» TASK INPUTS:
-- Opening Marker --
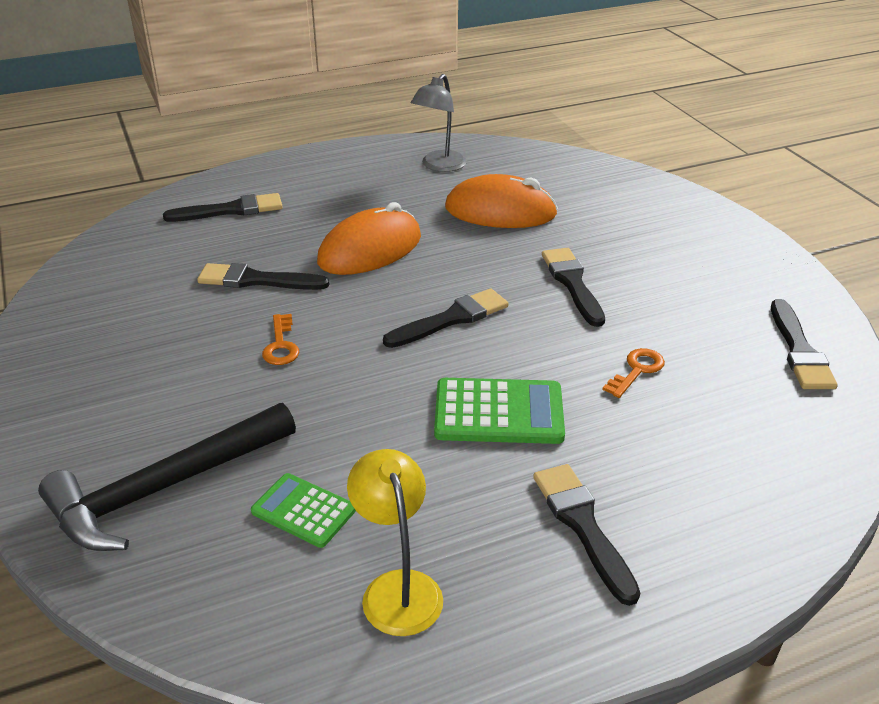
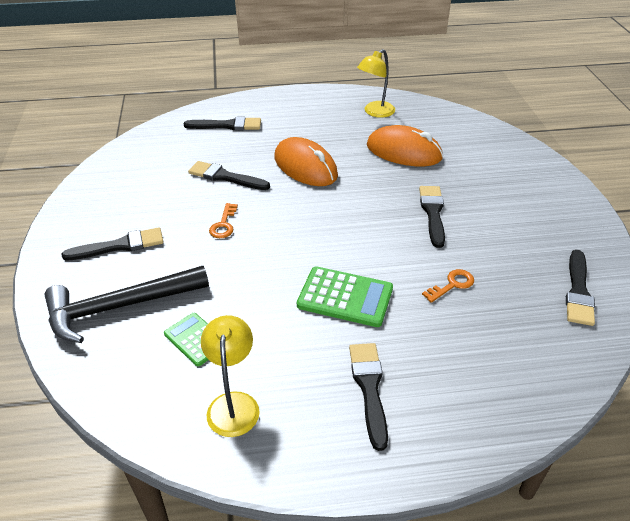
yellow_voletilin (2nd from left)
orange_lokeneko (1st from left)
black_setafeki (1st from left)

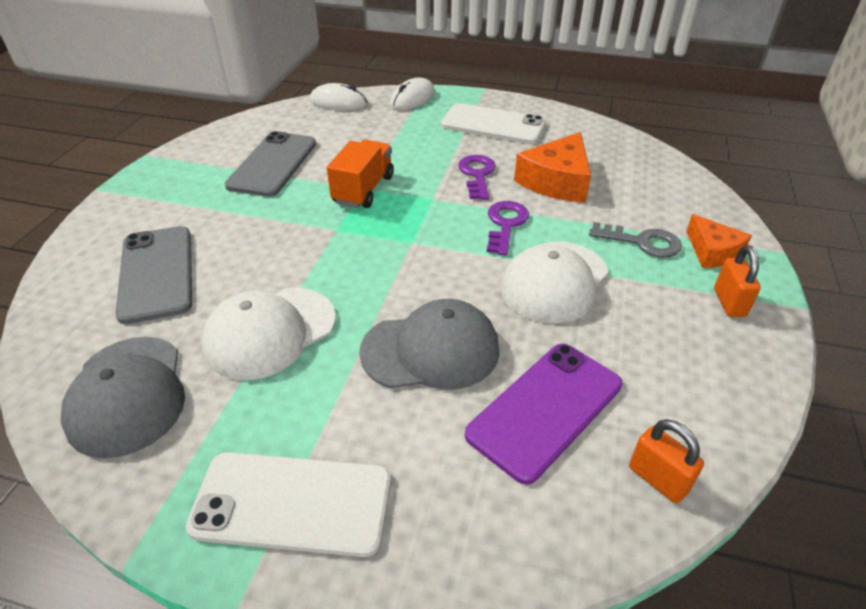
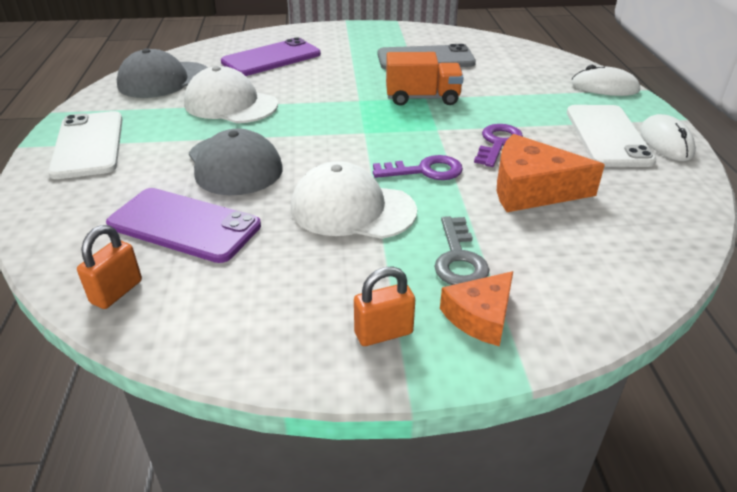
white_lokeneko (2nd from left)
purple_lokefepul (2nd from left)
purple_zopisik (2nd from left)

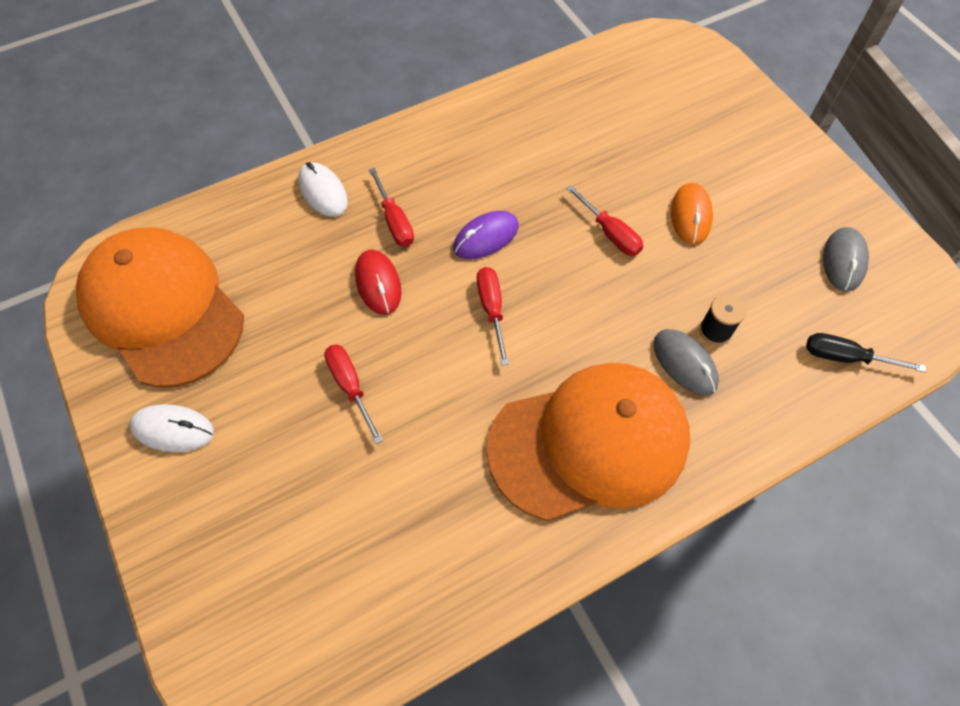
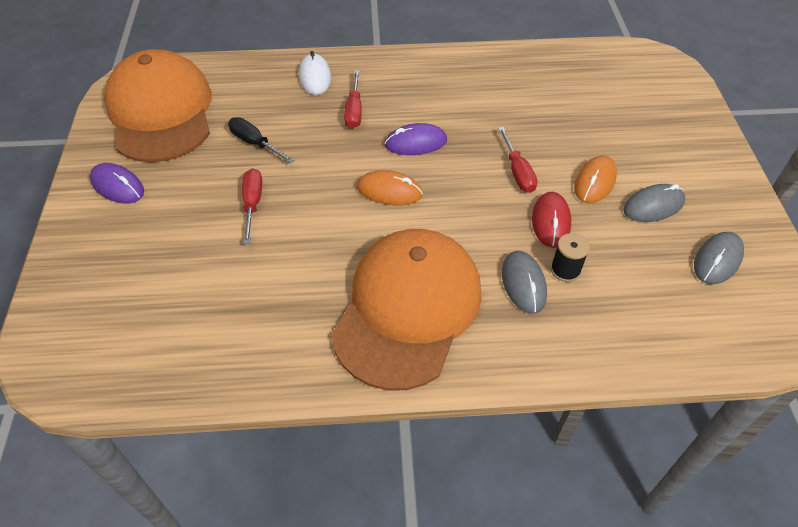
red_lokeneko
orange_lokeneko (1st from left)
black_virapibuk
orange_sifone (2nd from left)
purple_lokeneko (1st from left)
grey_lokeneko (2nd from left)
-- Closing Marker --
» AIM OF THE EXERCISE: With all pictures excluded, output exactly the lines from the one containing "purple_lokefepul (2nd from left)" through the final line of the entries, inclusive.

» YOUR RESPONSE:
purple_lokefepul (2nd from left)
purple_zopisik (2nd from left)

red_lokeneko
orange_lokeneko (1st from left)
black_virapibuk
orange_sifone (2nd from left)
purple_lokeneko (1st from left)
grey_lokeneko (2nd from left)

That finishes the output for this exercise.